Only the pictures are dropped. Restate each line below word for word.

* Shape state change listings:
•••

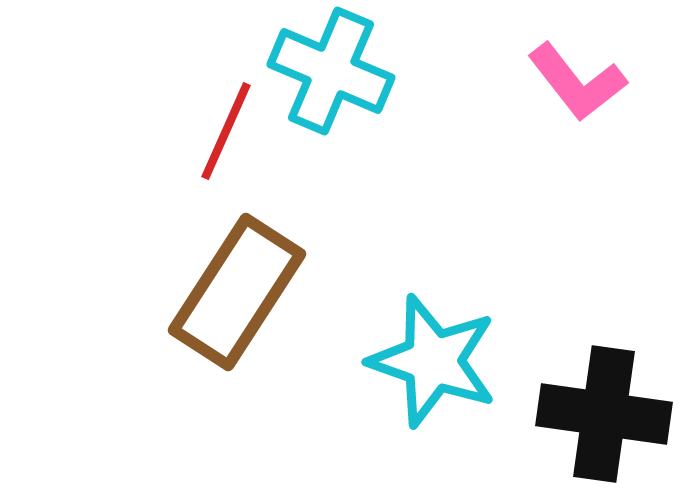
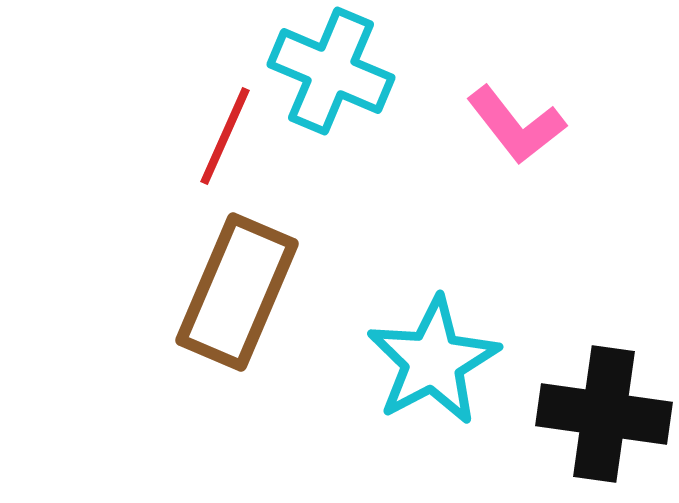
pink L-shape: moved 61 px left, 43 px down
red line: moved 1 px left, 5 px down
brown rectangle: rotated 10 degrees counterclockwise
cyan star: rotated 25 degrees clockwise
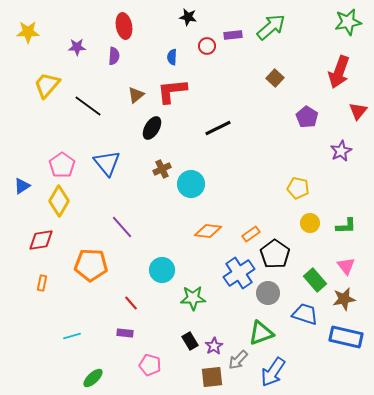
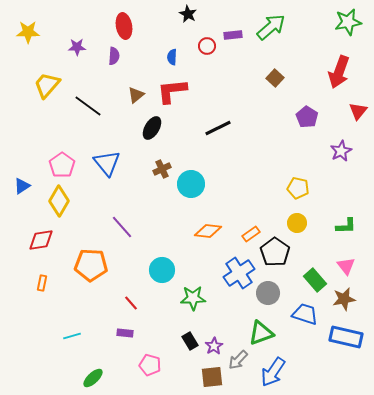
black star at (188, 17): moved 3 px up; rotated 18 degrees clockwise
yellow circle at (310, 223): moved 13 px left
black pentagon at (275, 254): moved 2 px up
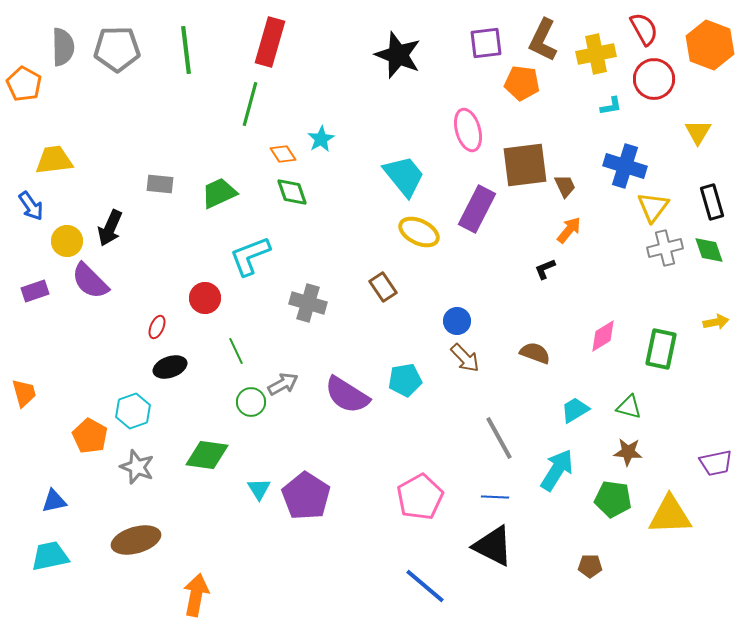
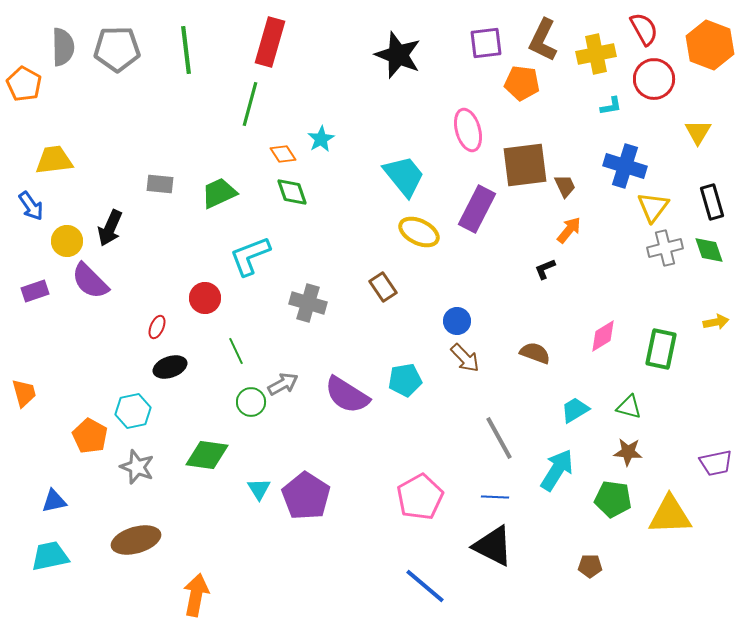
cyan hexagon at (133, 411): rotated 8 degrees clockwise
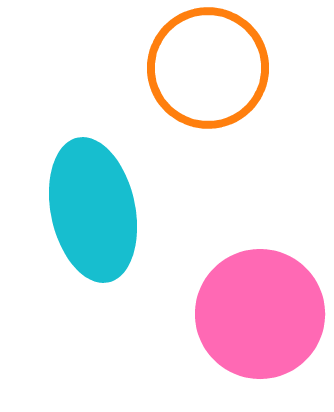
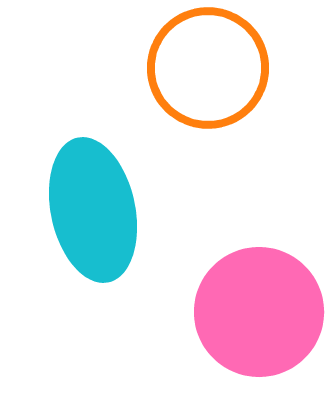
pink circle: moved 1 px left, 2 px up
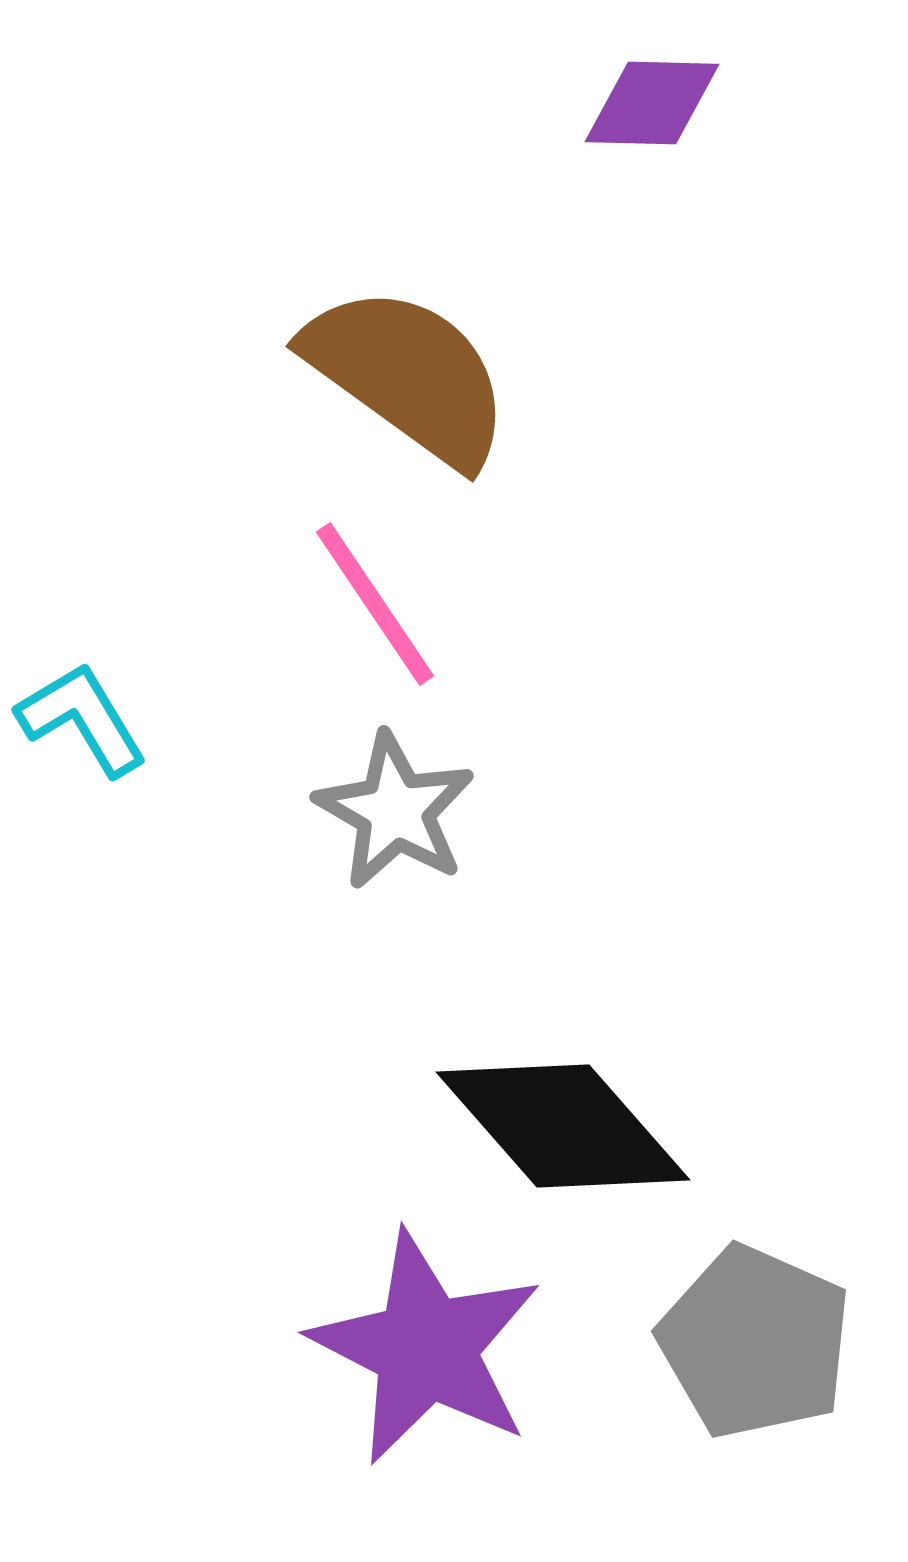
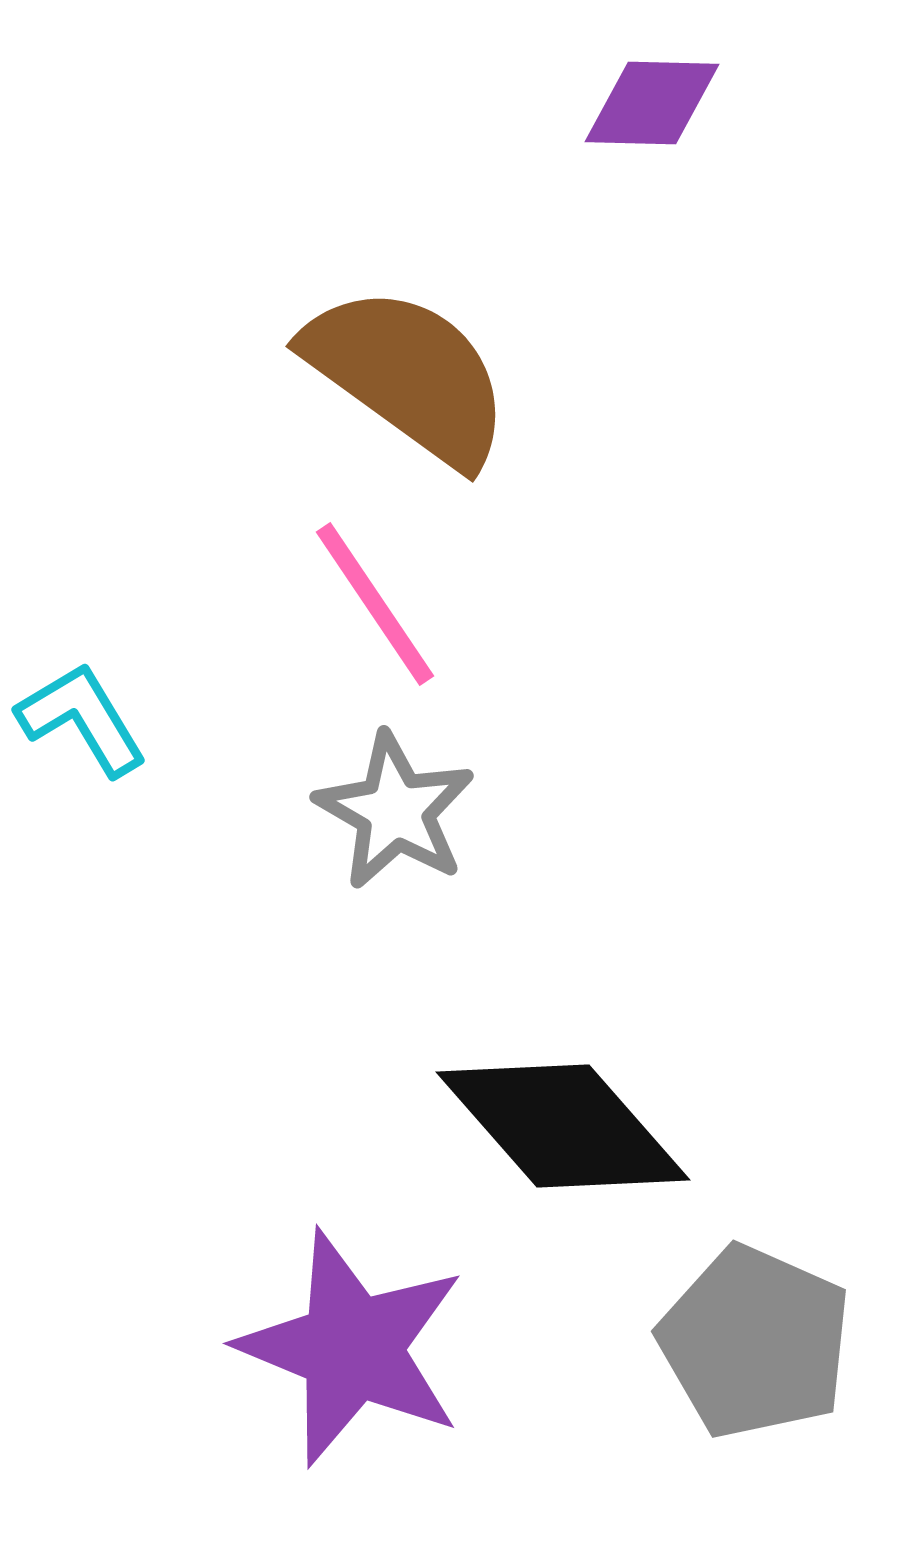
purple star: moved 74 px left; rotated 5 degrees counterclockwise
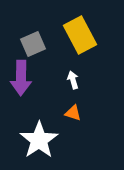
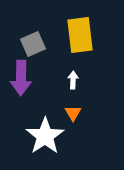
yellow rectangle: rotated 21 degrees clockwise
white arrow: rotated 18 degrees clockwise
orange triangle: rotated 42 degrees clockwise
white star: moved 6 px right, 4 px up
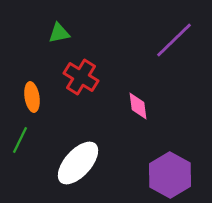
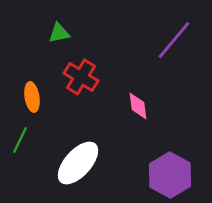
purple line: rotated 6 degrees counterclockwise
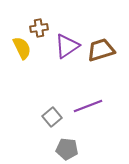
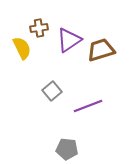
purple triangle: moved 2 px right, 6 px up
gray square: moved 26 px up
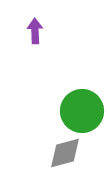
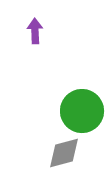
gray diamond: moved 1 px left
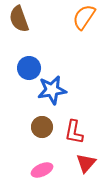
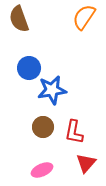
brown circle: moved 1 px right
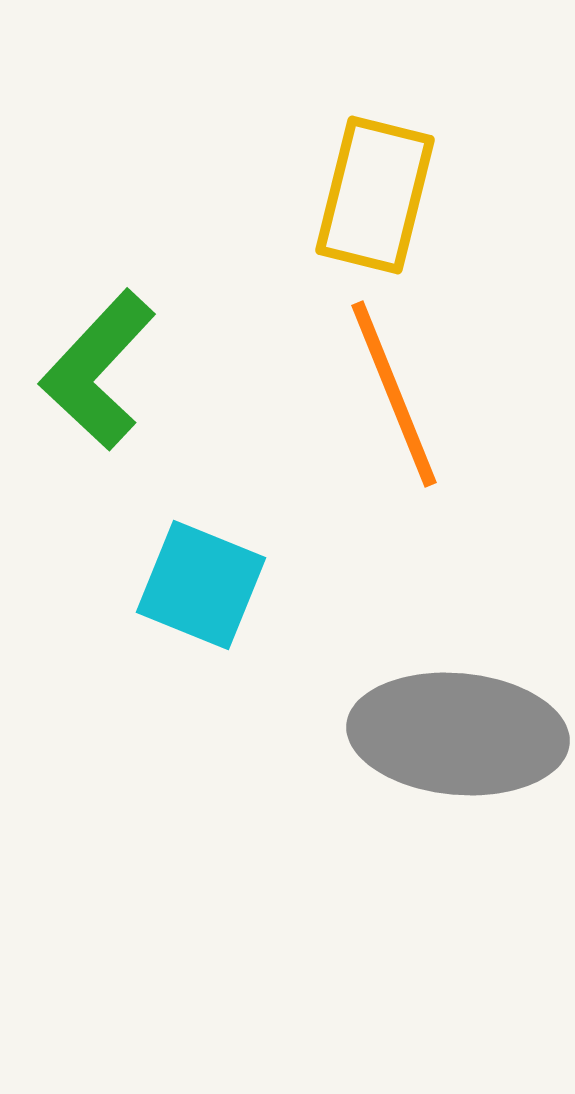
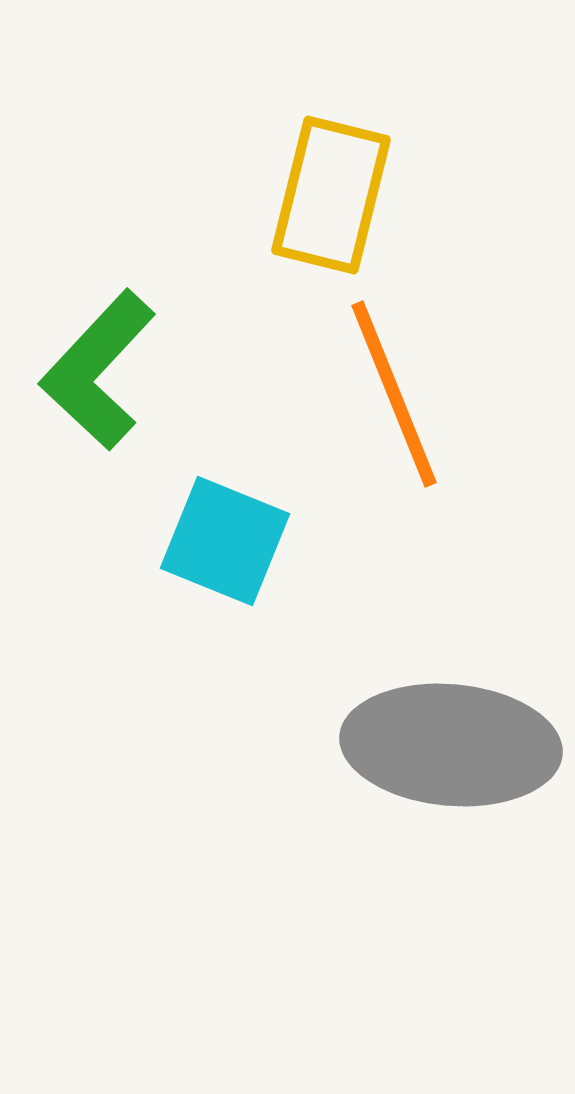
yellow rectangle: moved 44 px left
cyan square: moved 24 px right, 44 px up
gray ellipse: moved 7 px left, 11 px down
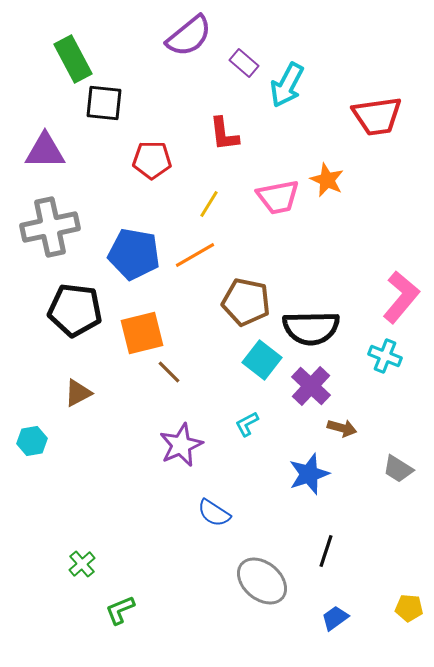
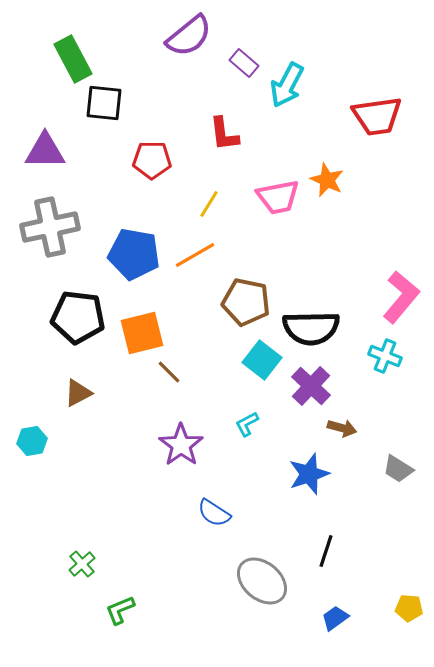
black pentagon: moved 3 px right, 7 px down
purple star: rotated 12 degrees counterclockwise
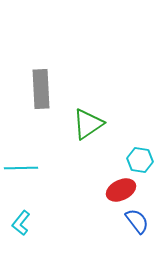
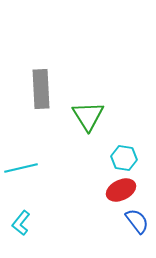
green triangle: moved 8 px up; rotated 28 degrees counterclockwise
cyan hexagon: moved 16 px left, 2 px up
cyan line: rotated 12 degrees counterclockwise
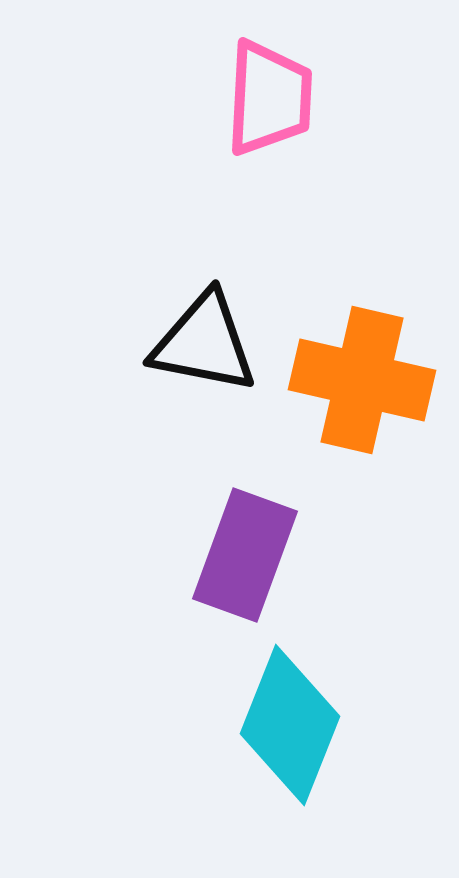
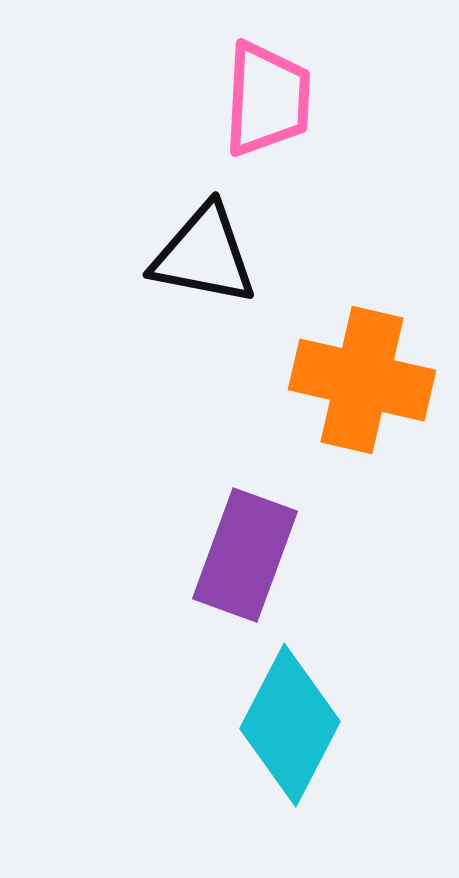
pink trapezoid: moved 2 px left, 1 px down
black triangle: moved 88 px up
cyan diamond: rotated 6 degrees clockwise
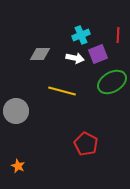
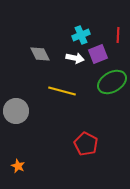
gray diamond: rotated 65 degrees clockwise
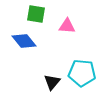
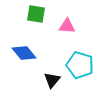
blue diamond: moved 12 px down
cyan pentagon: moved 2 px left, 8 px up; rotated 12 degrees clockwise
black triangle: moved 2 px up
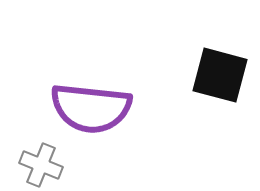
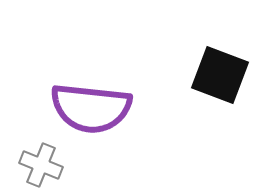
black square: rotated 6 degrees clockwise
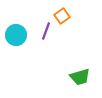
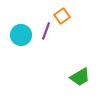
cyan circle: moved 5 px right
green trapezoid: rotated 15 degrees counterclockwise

•••

* The answer:
pink L-shape: moved 61 px left, 43 px down
red line: moved 1 px left, 5 px down
brown rectangle: rotated 10 degrees counterclockwise
cyan star: rotated 25 degrees clockwise
black star at (188, 17): moved 3 px up; rotated 18 degrees clockwise
yellow circle at (310, 223): moved 13 px left
black pentagon at (275, 254): moved 2 px up
cyan hexagon at (133, 411): rotated 8 degrees clockwise
pink circle: moved 1 px left, 2 px up
purple star: moved 74 px left; rotated 5 degrees counterclockwise
yellow rectangle: rotated 21 degrees clockwise
white arrow: rotated 18 degrees clockwise
orange triangle: rotated 42 degrees clockwise
white star: moved 6 px right, 4 px up
purple line: rotated 6 degrees counterclockwise
purple triangle: moved 2 px right, 6 px up
gray square: moved 26 px up
gray diamond: moved 1 px left
brown circle: moved 1 px right
yellow rectangle: moved 44 px left
cyan square: moved 24 px right, 44 px up
gray ellipse: moved 7 px left, 11 px down
black pentagon: moved 3 px right, 7 px down
purple star: rotated 12 degrees counterclockwise
green triangle: moved 8 px up; rotated 28 degrees counterclockwise
cyan hexagon: moved 16 px left, 2 px up
cyan line: rotated 12 degrees counterclockwise
pink trapezoid: moved 2 px left, 1 px down
black triangle: moved 88 px up
cyan diamond: rotated 6 degrees clockwise
gray diamond: rotated 65 degrees clockwise
blue diamond: moved 12 px down
cyan pentagon: moved 2 px left, 8 px up; rotated 12 degrees clockwise
black triangle: moved 2 px up
black square: rotated 6 degrees clockwise
cyan circle: moved 5 px right
green trapezoid: rotated 15 degrees counterclockwise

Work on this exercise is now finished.